Your reply should hold only the lines from the records below where "AGND" occurs.

[[ Given data open ]]

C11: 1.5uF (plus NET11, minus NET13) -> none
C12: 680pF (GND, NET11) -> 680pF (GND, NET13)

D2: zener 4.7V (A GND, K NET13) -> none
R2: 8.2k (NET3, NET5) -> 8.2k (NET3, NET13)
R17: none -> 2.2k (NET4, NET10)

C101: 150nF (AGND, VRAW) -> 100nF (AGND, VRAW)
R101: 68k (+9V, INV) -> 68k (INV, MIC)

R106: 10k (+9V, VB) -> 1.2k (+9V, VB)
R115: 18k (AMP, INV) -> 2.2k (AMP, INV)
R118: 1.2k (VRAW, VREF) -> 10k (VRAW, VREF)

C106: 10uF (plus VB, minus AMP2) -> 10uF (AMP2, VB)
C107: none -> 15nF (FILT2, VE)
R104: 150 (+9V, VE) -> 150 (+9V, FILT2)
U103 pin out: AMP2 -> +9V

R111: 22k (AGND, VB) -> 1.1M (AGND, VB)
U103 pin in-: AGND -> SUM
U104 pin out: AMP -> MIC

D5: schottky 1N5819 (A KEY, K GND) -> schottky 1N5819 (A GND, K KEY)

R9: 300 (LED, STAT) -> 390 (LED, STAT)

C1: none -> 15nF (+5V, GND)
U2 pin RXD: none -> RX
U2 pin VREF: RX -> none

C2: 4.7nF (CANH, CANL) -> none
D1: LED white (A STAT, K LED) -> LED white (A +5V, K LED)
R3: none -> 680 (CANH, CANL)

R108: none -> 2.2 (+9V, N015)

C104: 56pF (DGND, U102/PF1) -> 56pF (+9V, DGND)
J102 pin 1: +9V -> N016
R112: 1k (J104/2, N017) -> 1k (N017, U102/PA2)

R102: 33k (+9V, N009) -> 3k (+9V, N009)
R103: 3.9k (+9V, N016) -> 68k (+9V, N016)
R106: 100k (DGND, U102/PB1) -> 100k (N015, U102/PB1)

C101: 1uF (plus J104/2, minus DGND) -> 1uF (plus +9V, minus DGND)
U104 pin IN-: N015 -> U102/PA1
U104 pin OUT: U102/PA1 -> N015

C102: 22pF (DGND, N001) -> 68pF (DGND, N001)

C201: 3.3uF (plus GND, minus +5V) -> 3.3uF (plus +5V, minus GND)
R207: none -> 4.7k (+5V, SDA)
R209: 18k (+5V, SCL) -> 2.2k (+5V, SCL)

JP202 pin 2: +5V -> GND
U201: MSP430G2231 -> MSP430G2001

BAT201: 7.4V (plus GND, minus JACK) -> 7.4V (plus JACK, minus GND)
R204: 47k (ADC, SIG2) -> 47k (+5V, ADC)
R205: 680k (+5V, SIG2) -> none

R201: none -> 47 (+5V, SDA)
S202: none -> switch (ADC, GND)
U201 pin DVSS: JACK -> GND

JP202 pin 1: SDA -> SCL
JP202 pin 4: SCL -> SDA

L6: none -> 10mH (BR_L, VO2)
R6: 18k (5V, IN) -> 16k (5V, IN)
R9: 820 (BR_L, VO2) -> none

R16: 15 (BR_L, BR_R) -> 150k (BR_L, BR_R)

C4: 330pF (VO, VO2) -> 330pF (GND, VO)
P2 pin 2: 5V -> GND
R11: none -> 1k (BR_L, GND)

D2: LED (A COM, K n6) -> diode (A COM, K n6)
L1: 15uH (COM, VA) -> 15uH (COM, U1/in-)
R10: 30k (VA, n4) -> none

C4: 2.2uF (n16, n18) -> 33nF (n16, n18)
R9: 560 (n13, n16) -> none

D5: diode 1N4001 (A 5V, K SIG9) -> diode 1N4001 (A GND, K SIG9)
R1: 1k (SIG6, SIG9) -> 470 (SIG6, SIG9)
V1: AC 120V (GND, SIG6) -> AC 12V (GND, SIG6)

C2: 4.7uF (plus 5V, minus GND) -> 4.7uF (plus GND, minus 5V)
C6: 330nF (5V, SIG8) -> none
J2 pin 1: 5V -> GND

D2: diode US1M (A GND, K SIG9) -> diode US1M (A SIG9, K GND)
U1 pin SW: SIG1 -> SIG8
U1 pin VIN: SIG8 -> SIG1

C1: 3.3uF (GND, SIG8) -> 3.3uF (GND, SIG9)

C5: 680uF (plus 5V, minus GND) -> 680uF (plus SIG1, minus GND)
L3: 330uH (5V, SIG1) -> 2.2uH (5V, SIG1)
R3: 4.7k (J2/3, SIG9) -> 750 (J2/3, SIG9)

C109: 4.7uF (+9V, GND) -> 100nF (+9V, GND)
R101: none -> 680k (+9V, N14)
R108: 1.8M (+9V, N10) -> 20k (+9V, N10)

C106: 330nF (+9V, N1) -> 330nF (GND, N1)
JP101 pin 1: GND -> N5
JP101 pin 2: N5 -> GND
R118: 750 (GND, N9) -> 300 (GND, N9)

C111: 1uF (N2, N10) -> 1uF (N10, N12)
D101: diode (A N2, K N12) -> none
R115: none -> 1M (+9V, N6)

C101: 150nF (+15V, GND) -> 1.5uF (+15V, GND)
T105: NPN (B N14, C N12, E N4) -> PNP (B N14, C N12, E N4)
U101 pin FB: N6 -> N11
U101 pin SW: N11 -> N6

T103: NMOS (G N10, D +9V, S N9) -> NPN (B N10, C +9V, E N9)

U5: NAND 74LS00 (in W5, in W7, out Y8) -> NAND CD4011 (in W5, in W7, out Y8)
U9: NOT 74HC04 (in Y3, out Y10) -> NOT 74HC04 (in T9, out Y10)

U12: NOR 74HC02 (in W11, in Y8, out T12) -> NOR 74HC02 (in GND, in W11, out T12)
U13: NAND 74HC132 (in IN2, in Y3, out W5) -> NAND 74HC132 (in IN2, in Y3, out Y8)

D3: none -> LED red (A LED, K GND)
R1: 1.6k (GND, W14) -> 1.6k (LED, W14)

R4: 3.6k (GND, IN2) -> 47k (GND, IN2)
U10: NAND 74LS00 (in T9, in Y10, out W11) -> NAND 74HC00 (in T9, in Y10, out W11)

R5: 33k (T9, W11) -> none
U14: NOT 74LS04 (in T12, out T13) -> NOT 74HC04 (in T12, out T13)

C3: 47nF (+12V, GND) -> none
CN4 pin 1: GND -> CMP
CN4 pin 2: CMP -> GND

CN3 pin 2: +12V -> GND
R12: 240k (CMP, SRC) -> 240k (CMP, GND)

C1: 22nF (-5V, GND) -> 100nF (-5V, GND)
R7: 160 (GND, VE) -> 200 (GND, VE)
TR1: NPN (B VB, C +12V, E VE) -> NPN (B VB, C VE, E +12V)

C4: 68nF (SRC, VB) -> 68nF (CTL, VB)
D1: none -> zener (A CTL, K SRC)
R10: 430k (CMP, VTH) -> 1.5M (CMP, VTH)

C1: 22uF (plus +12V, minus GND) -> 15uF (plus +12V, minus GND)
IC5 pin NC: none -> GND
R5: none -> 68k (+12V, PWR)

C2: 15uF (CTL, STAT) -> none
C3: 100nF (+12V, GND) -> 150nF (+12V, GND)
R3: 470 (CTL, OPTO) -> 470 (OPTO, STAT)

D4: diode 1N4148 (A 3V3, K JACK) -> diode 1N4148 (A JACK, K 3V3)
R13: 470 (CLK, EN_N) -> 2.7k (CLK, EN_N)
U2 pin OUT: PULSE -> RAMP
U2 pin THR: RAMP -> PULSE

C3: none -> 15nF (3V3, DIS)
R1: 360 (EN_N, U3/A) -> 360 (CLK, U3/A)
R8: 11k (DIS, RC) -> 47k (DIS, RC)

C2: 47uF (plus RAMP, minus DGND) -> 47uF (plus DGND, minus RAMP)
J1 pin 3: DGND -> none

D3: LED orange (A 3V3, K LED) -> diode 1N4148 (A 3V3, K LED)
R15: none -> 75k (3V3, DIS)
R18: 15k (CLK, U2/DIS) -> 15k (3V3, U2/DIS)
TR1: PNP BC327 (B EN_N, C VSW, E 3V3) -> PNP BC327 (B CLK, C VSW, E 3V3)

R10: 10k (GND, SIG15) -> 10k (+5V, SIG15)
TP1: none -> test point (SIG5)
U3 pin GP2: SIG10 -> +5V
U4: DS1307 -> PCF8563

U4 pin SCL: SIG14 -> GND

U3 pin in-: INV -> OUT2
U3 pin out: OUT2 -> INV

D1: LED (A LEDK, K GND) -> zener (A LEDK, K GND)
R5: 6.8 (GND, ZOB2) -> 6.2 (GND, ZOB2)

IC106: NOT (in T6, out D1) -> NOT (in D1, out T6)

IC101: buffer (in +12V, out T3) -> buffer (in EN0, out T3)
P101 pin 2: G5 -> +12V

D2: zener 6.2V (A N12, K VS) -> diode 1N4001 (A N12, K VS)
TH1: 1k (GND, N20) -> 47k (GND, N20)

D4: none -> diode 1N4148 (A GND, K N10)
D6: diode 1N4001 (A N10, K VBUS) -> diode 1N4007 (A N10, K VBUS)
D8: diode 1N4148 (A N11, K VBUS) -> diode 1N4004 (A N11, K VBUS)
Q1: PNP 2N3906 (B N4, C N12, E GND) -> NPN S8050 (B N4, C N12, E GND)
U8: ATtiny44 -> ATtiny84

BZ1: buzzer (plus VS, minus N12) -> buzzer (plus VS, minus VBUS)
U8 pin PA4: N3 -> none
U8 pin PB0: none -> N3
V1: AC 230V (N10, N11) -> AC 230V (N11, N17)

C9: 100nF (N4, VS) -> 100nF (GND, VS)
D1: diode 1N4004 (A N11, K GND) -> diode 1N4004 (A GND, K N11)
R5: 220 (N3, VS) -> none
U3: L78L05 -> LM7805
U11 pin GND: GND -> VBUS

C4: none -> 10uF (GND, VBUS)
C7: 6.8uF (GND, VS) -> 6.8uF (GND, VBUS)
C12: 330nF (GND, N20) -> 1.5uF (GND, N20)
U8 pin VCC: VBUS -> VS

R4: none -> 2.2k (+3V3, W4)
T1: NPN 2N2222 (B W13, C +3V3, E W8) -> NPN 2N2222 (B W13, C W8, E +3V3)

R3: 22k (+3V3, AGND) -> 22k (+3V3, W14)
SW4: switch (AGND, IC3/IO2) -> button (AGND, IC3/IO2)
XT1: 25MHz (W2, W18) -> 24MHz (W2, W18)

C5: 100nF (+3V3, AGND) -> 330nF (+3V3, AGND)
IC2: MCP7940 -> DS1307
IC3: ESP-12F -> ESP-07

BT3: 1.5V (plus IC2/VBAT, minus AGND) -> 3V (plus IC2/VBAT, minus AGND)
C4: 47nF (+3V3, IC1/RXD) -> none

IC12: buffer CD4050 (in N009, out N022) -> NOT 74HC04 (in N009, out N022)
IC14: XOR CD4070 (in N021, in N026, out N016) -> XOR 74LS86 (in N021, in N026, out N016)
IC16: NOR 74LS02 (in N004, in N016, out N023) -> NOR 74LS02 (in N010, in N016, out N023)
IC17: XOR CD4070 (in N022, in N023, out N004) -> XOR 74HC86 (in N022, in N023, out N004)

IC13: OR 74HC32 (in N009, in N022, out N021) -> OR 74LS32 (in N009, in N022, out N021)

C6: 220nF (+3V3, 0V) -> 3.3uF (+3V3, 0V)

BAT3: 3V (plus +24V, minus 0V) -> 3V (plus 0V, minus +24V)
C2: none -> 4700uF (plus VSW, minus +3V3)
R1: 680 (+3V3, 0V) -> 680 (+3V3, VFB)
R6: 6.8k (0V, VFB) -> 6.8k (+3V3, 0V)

[[ Given data closed ]]

Result
C101: 150nF (AGND, VRAW) -> 100nF (AGND, VRAW)
R111: 22k (AGND, VB) -> 1.1M (AGND, VB)
U103 pin in-: AGND -> SUM
R3: 22k (+3V3, AGND) -> 22k (+3V3, W14)
SW4: switch (AGND, IC3/IO2) -> button (AGND, IC3/IO2)
C5: 100nF (+3V3, AGND) -> 330nF (+3V3, AGND)
BT3: 1.5V (plus IC2/VBAT, minus AGND) -> 3V (plus IC2/VBAT, minus AGND)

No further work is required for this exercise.